Difference listings
++++

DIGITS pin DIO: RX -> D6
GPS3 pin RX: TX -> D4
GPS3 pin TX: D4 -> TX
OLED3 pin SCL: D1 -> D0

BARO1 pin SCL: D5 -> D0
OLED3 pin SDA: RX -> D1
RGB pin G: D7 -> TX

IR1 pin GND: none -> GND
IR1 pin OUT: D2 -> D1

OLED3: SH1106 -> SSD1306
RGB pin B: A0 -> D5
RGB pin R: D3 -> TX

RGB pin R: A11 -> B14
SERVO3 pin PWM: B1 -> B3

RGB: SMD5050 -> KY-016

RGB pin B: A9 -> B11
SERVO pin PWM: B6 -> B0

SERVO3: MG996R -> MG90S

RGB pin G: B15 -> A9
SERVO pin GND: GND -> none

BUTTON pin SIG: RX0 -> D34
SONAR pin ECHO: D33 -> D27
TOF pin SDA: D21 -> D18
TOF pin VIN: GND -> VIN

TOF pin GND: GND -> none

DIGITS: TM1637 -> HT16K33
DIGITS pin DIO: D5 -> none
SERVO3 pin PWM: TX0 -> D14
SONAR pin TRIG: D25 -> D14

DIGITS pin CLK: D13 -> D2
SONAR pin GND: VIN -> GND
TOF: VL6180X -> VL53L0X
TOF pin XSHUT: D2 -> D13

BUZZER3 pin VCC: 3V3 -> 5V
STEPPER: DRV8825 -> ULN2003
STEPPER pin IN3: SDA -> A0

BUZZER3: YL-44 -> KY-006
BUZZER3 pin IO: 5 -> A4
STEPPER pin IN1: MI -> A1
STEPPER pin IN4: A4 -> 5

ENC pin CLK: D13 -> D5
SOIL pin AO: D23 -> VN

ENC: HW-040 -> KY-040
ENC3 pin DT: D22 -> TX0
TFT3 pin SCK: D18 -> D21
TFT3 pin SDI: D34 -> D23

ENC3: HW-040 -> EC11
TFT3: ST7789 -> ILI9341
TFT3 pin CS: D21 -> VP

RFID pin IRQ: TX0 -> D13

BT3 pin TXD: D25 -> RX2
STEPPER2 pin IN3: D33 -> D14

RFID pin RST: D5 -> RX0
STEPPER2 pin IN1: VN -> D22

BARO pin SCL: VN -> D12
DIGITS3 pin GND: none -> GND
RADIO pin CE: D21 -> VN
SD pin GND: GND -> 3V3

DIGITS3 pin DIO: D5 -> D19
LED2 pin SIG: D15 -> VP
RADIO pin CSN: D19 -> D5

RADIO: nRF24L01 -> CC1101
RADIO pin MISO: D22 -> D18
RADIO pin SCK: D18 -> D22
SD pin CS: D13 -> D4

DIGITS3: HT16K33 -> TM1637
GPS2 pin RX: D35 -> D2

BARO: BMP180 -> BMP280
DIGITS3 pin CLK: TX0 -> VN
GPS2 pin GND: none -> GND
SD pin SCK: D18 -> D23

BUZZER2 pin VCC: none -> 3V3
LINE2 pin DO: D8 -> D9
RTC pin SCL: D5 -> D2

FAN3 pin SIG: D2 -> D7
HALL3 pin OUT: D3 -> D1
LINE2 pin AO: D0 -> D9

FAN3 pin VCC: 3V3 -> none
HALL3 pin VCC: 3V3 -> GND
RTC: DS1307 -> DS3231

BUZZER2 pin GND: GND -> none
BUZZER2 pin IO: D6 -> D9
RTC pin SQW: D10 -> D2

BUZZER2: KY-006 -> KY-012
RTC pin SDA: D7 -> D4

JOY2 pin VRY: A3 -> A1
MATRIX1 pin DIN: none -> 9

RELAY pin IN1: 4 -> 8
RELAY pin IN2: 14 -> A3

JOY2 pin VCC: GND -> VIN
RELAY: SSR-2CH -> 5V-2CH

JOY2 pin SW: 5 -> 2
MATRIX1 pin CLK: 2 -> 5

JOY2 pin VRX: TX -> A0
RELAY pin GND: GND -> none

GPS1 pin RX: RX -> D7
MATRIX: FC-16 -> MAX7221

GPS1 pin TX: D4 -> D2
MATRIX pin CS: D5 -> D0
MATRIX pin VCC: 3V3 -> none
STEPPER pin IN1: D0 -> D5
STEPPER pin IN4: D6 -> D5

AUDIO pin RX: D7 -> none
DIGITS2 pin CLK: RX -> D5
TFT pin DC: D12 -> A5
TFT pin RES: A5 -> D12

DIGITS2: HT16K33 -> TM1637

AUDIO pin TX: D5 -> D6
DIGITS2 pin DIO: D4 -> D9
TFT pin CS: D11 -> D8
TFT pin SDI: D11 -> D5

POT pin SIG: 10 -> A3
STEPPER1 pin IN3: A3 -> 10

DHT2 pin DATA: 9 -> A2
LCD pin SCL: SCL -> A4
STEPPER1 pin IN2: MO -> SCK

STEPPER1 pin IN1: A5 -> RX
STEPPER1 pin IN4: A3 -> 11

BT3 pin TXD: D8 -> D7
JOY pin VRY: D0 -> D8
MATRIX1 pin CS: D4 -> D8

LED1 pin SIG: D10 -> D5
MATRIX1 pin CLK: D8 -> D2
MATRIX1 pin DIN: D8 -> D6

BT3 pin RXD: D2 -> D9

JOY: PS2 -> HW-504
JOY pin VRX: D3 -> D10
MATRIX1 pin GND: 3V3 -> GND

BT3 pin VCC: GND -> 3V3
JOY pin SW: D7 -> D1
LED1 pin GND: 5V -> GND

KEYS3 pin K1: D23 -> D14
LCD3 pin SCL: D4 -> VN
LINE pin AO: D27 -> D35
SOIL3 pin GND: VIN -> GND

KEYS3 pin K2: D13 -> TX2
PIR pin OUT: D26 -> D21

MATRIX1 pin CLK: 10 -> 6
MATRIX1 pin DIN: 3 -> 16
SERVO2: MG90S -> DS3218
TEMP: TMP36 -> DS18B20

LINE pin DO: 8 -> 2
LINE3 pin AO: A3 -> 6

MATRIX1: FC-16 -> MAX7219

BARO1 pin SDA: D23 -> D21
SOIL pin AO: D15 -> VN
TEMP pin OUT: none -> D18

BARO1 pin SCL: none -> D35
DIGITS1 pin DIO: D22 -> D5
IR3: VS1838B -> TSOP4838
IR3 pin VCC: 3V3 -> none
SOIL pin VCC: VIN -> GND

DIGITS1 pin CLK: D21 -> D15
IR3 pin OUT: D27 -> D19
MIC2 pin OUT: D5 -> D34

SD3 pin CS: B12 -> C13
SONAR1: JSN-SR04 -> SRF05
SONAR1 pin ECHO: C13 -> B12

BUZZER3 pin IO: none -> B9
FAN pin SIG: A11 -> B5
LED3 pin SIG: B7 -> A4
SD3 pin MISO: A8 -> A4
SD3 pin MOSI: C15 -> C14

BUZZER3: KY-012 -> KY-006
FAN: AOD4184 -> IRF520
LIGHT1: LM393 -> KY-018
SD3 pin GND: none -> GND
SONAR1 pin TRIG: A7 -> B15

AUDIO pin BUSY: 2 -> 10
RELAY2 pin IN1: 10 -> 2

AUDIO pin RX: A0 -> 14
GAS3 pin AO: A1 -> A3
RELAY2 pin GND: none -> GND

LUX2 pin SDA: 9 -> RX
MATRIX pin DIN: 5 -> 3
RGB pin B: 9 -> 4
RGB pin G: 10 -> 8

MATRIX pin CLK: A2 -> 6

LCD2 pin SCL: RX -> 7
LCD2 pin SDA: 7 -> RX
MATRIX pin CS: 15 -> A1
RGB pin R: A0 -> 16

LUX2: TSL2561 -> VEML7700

++++

- [Instructions to follow] Nothing but an exact copy of the lines from the start of the entries through the line containing "SERVO3 pin PWM: TX0 -> D14" belongs in the response.

- [Answer for this exercise]
DIGITS pin DIO: RX -> D6
GPS3 pin RX: TX -> D4
GPS3 pin TX: D4 -> TX
OLED3 pin SCL: D1 -> D0

BARO1 pin SCL: D5 -> D0
OLED3 pin SDA: RX -> D1
RGB pin G: D7 -> TX

IR1 pin GND: none -> GND
IR1 pin OUT: D2 -> D1

OLED3: SH1106 -> SSD1306
RGB pin B: A0 -> D5
RGB pin R: D3 -> TX

RGB pin R: A11 -> B14
SERVO3 pin PWM: B1 -> B3

RGB: SMD5050 -> KY-016

RGB pin B: A9 -> B11
SERVO pin PWM: B6 -> B0

SERVO3: MG996R -> MG90S

RGB pin G: B15 -> A9
SERVO pin GND: GND -> none

BUTTON pin SIG: RX0 -> D34
SONAR pin ECHO: D33 -> D27
TOF pin SDA: D21 -> D18
TOF pin VIN: GND -> VIN

TOF pin GND: GND -> none

DIGITS: TM1637 -> HT16K33
DIGITS pin DIO: D5 -> none
SERVO3 pin PWM: TX0 -> D14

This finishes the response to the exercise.